> _PROMPT_:
Retype, character for character, the line containing "P5 pin 3: 3V3 -> DGND" along with each line after it through the end of the data, and only those.

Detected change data
== Segment start ==

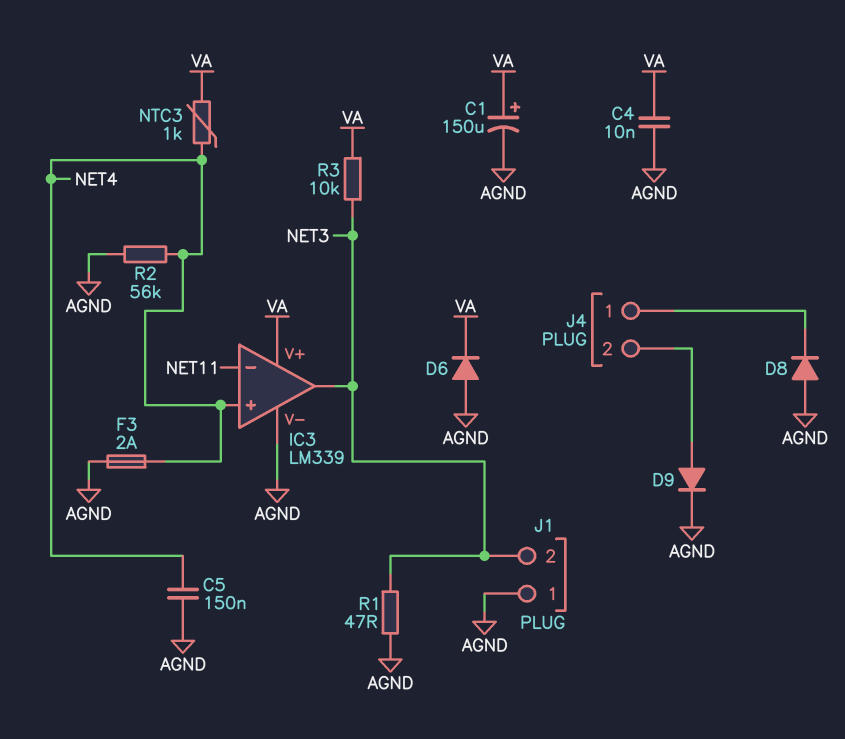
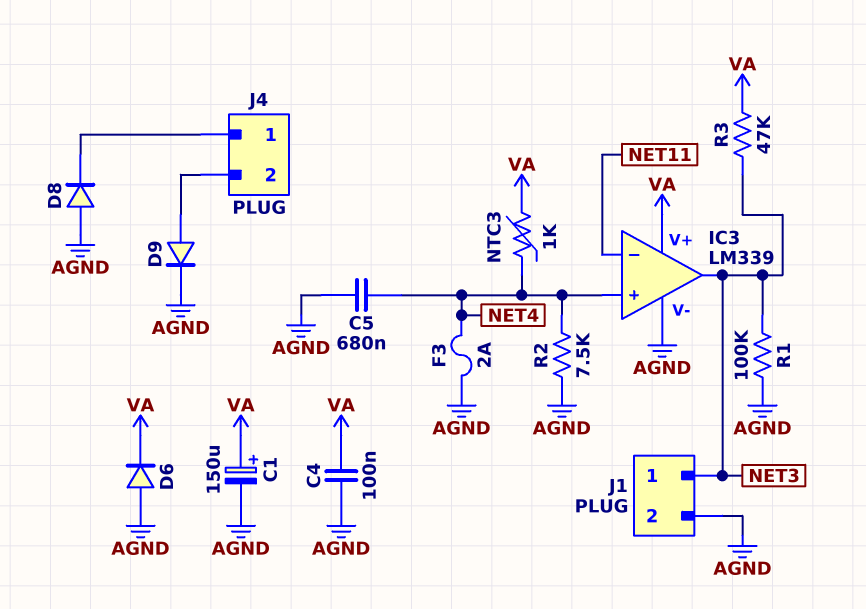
C4: 10nF (AGND, VA) -> 100nF (AGND, VA)
C5: 150nF (AGND, NET4) -> 680nF (AGND, NET4)
J1 pin 1: AGND -> NET3
J1 pin 2: NET3 -> AGND
R1: 47 (AGND, NET3) -> 100k (AGND, NET3)
R2: 56k (AGND, NET4) -> 7.5k (AGND, NET4)
R3: 10k (NET3, VA) -> 47k (NET3, VA)

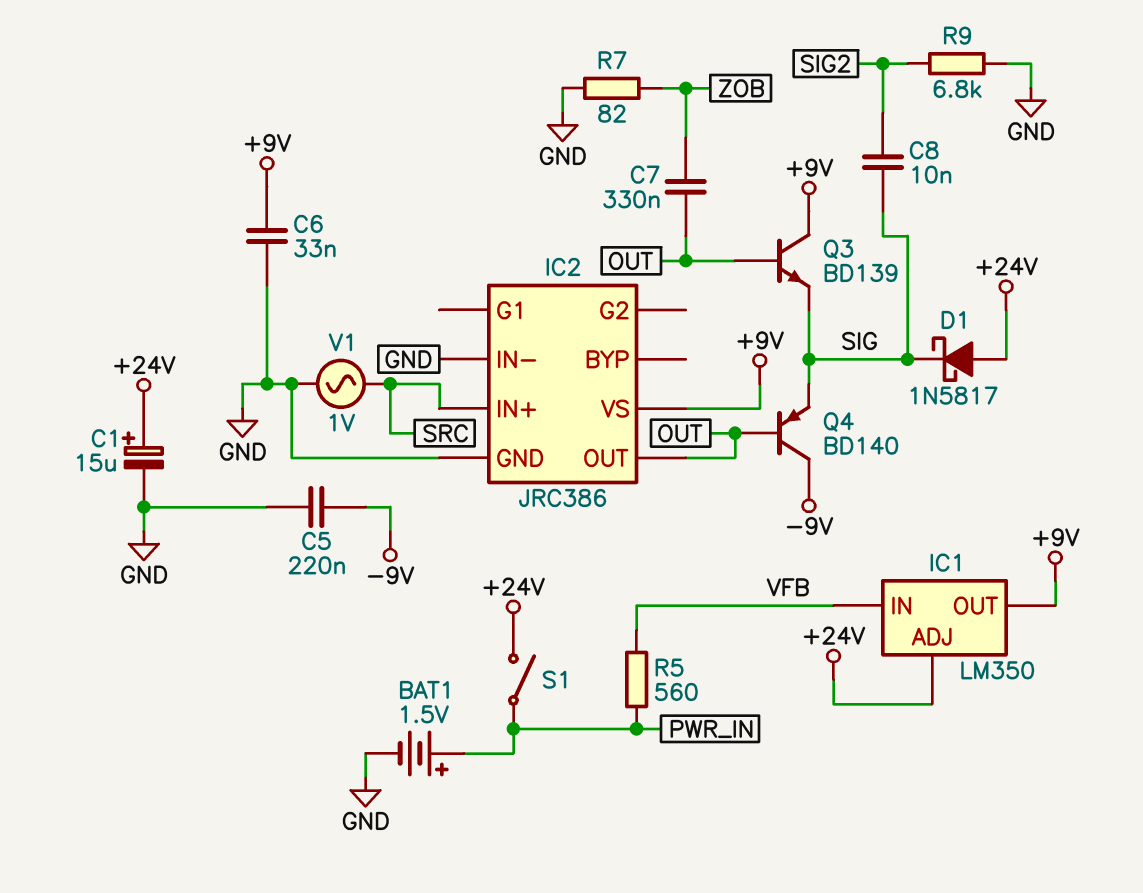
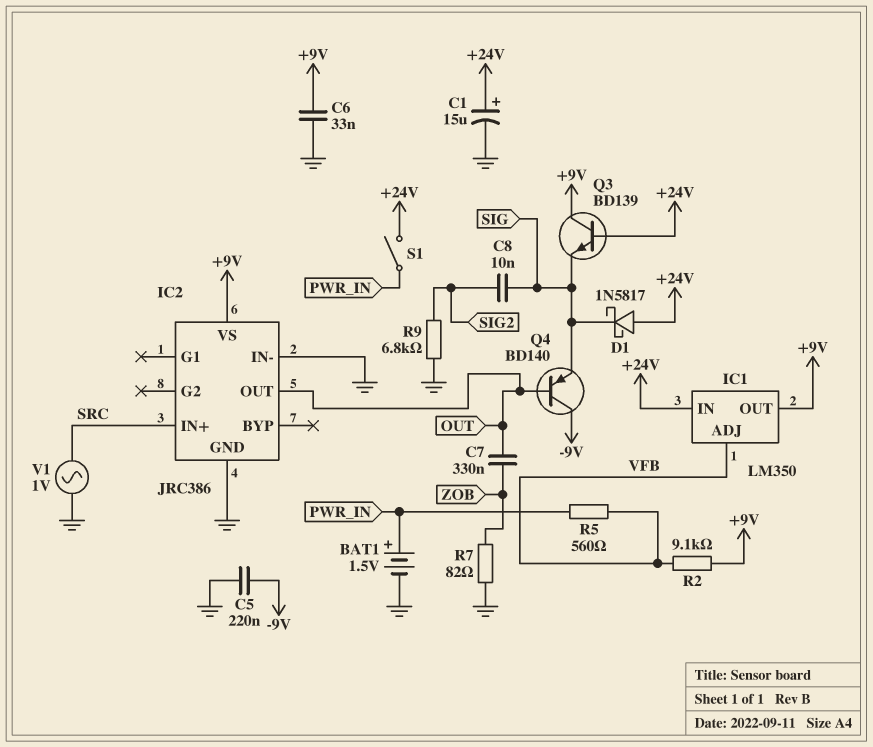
IC1 pin ADJ: +24V -> VFB
IC1 pin IN: VFB -> +24V
Q3: NPN BD139 (B OUT, C +9V, E SIG) -> NPN BD139 (B +24V, C +9V, E SIG)
R2: none -> 9.1k (+9V, VFB)

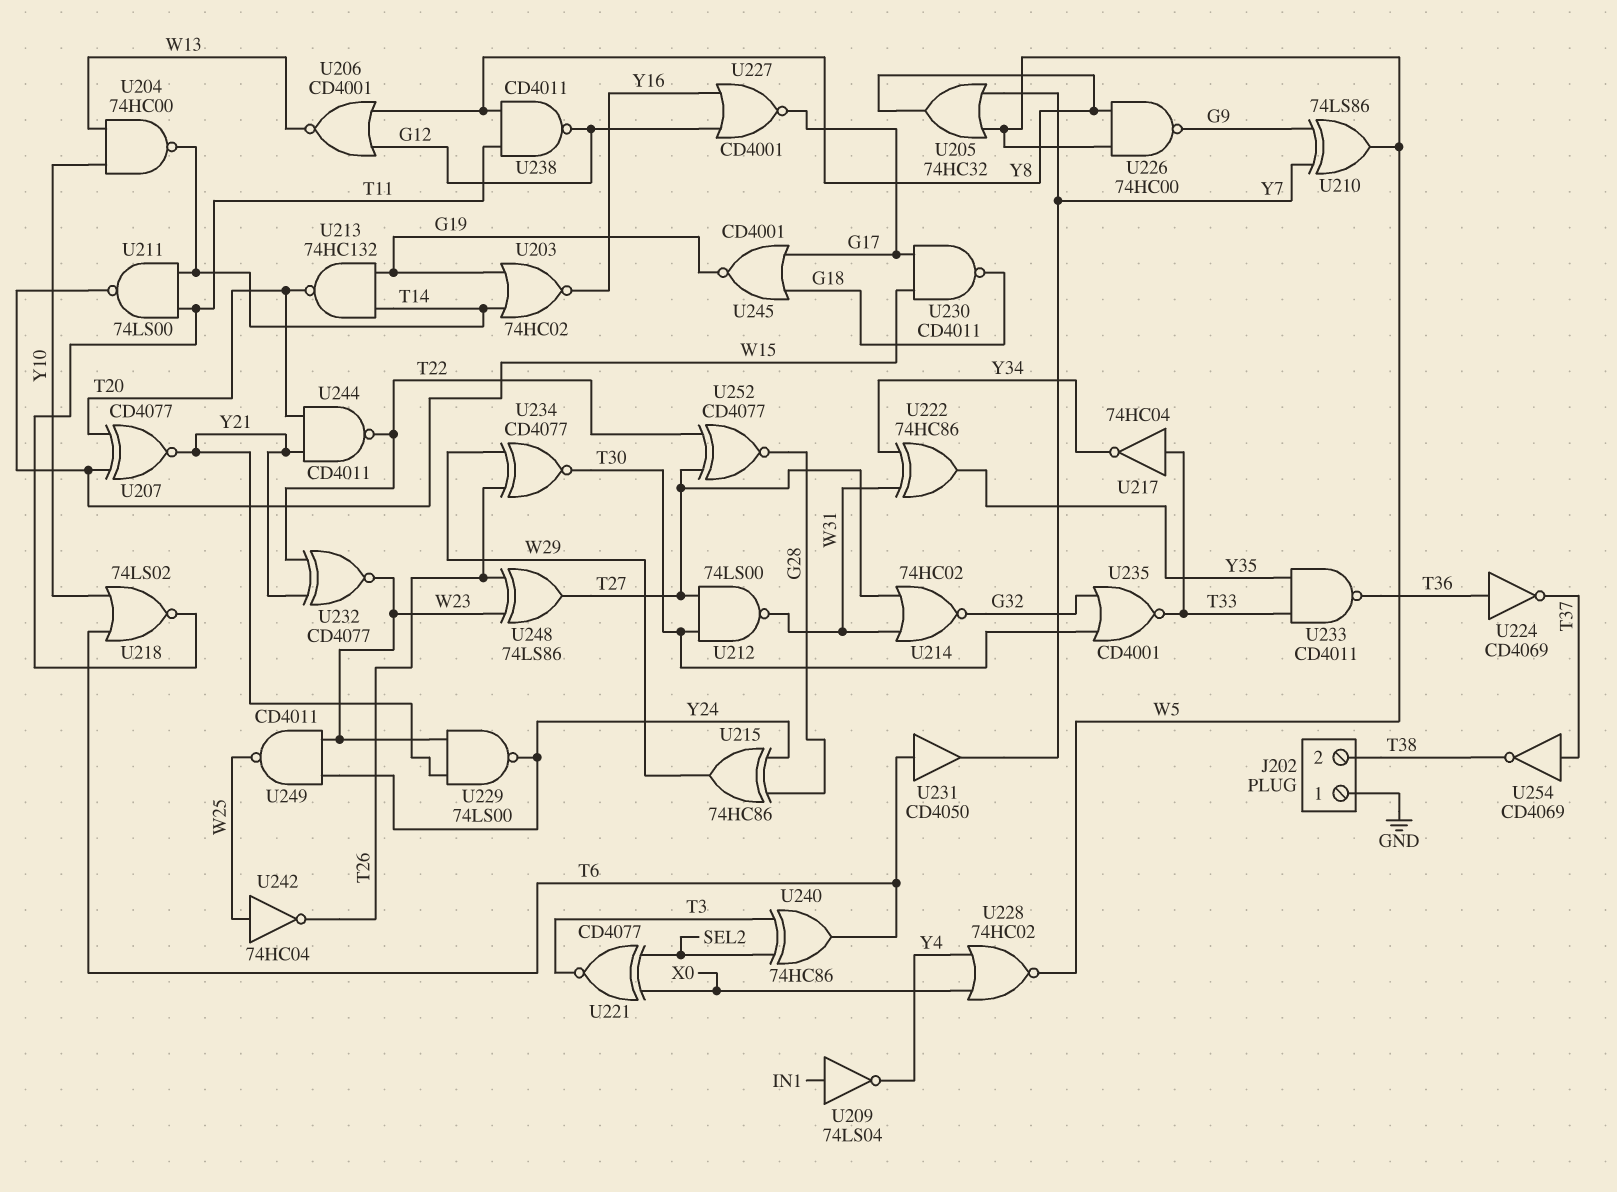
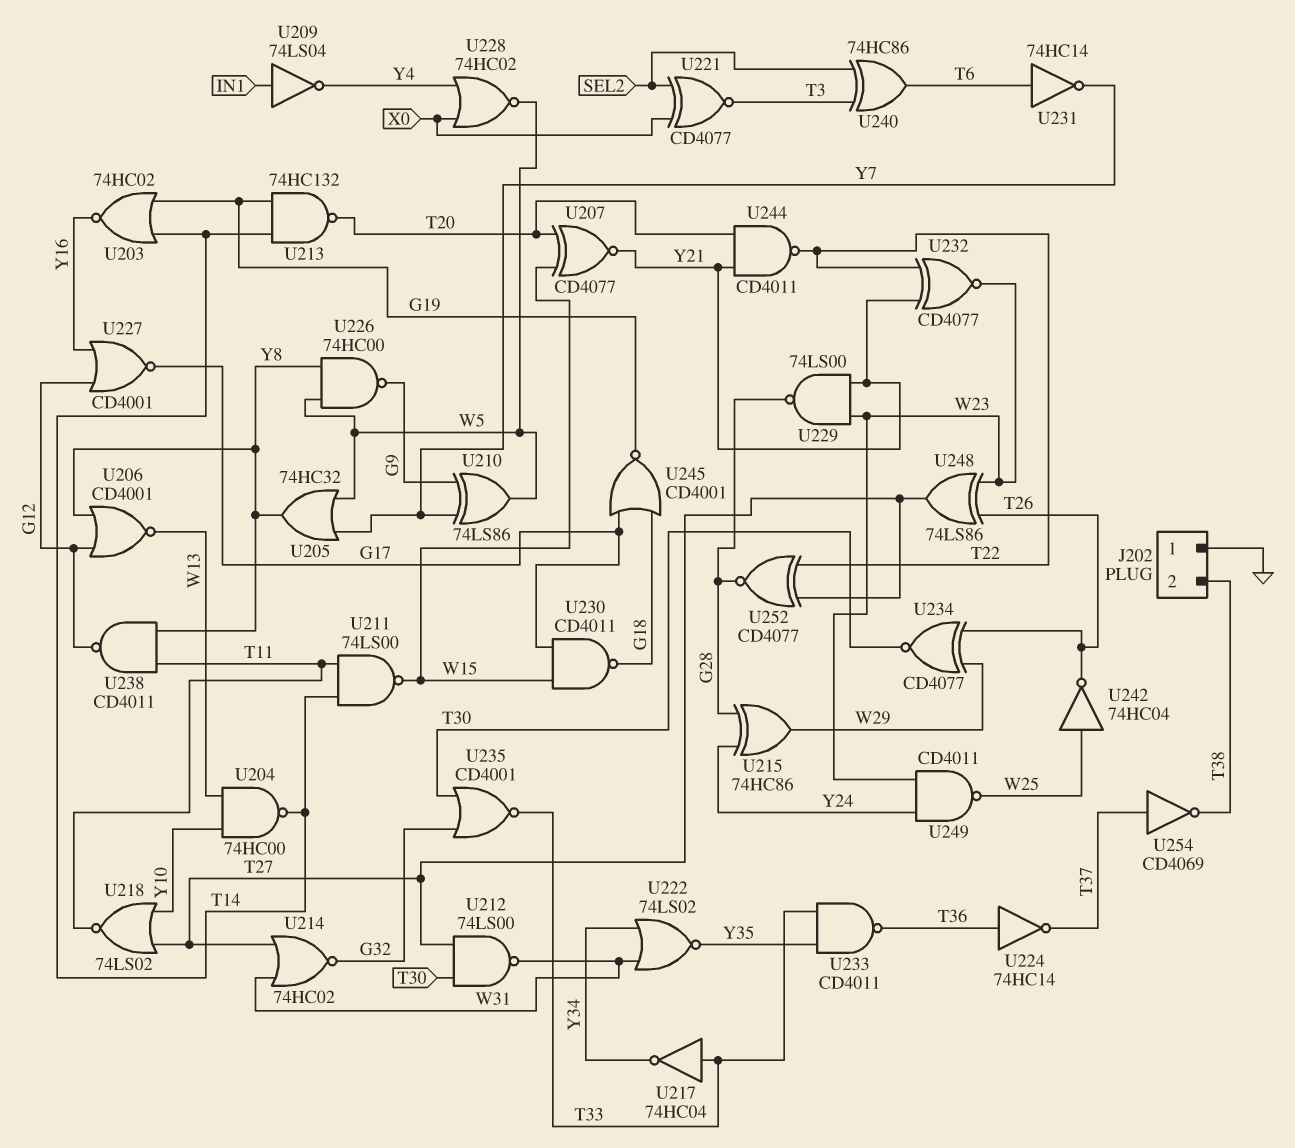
U218: NOR 74LS02 (in T6, in Y10, out T11) -> NOR 74LS02 (in T27, in Y10, out T11)
U222: XOR 74HC86 (in W31, in Y34, out Y35) -> NOR 74LS02 (in W31, in Y34, out Y35)
U224: NOT CD4069 (in T36, out T37) -> NOT 74HC14 (in T36, out T37)
U229: NAND 74LS00 (in W23, in Y21, out Y24) -> NAND 74LS00 (in W23, in Y21, out G28)
U231: buffer CD4050 (in T6, out Y7) -> NOT 74HC14 (in T6, out Y7)

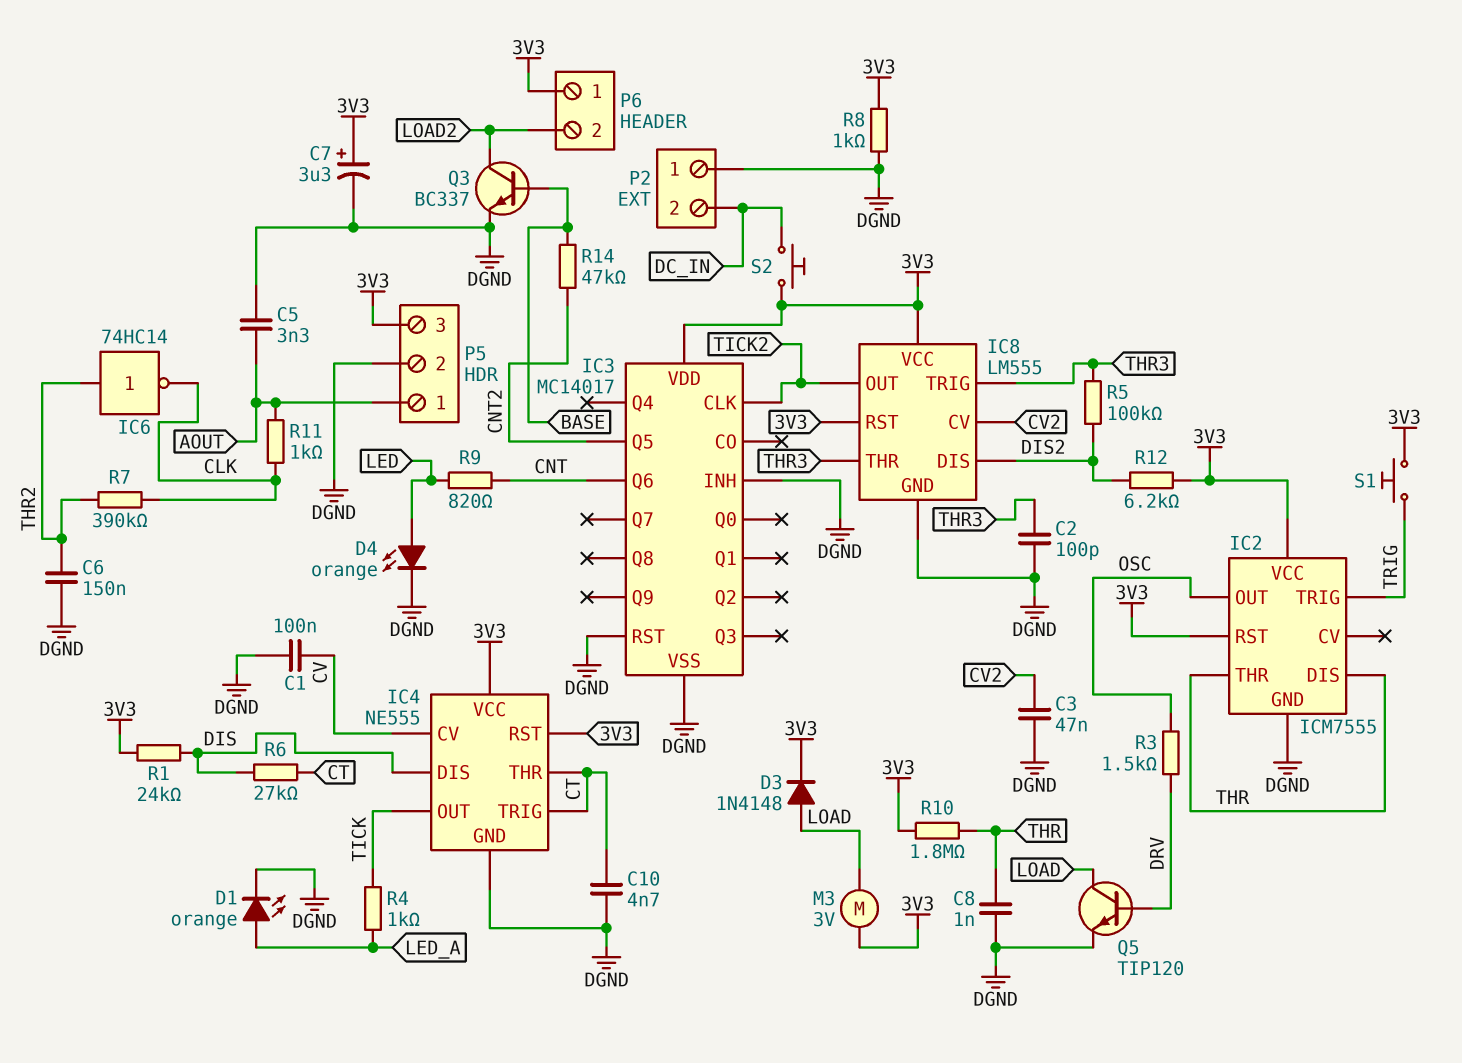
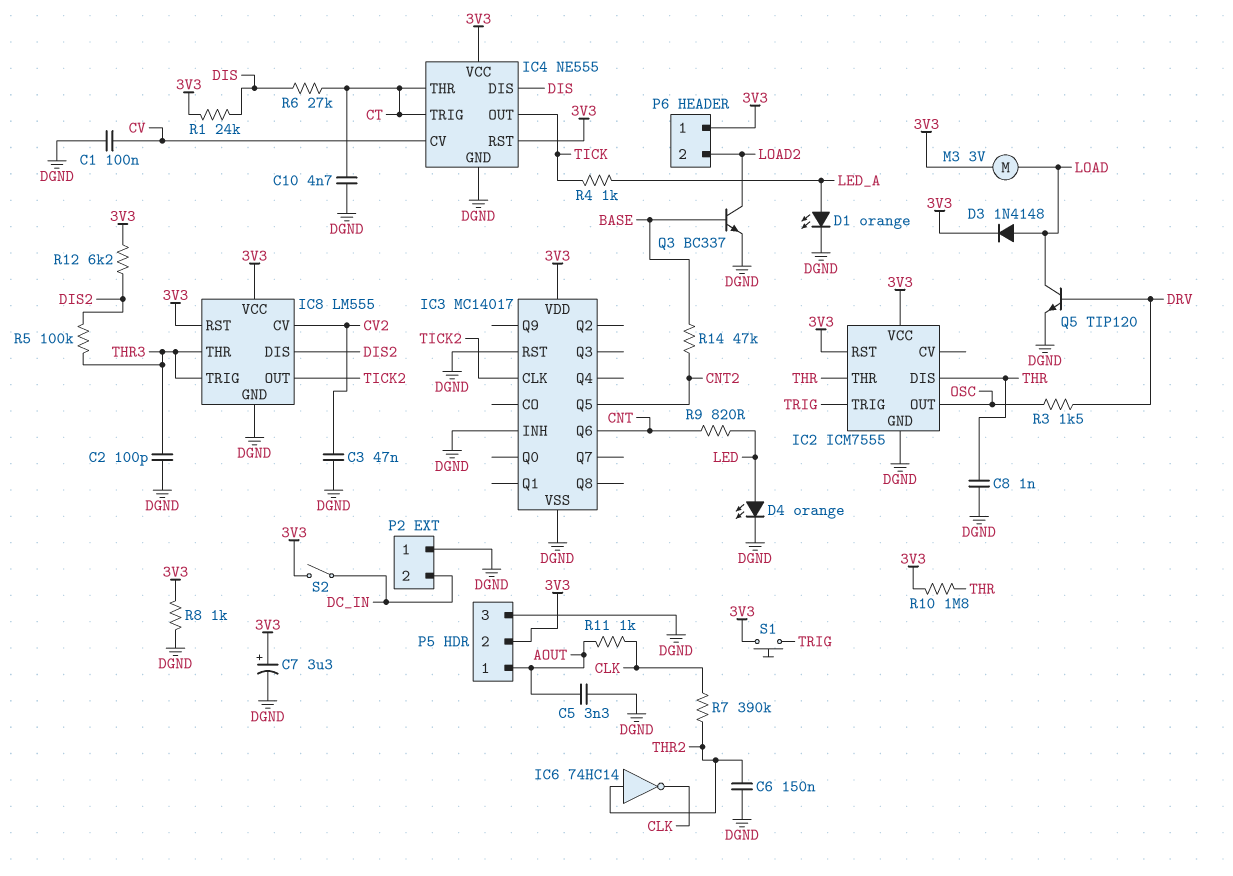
P5 pin 2: DGND -> 3V3
P5 pin 3: 3V3 -> DGND
S2: button (3V3, DC_IN) -> switch (3V3, DC_IN)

== Segment end ==

> _RESULT_:
P5 pin 3: 3V3 -> DGND
S2: button (3V3, DC_IN) -> switch (3V3, DC_IN)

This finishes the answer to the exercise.